Data entries
=== Begin Enclosure ===

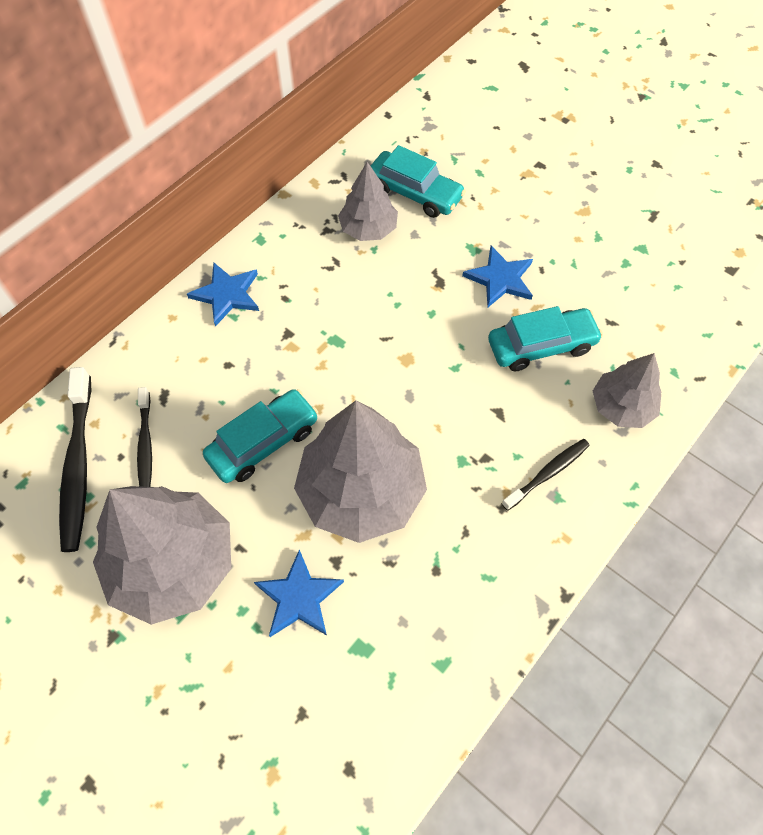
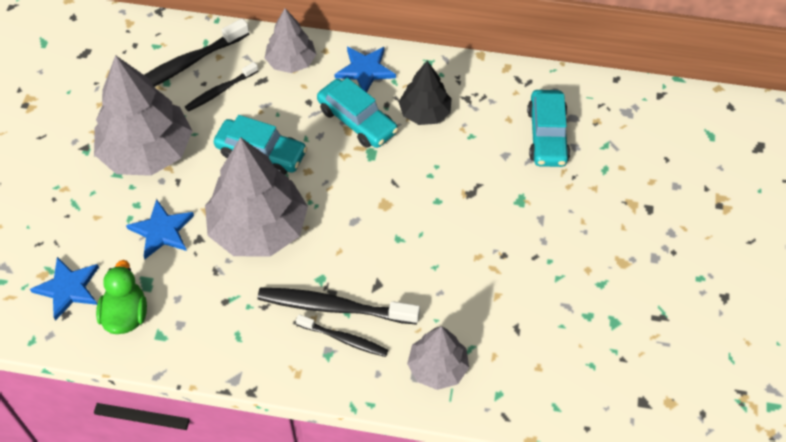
camera: 60 degrees right, 5 degrees down
(319, 271) = (425, 113): none -> black tree
(368, 229) = (487, 123): grey tree -> grey tree (291, 62)
(392, 692) = (126, 315): none -> green duck
(500, 279) = (503, 232): blue star -> blue star (68, 288)
(504, 465) = (334, 307): none -> black toothbrush
(541, 346) = (458, 287): turquoise car -> turquoise car (357, 121)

=== End Enclosure ===

## Task
All that is wanted is the line with "(392, 692) = (126, 315): none -> green duck" and every later line in the entries, reproduced exactly.

## Output for this task
(392, 692) = (126, 315): none -> green duck
(500, 279) = (503, 232): blue star -> blue star (68, 288)
(504, 465) = (334, 307): none -> black toothbrush
(541, 346) = (458, 287): turquoise car -> turquoise car (357, 121)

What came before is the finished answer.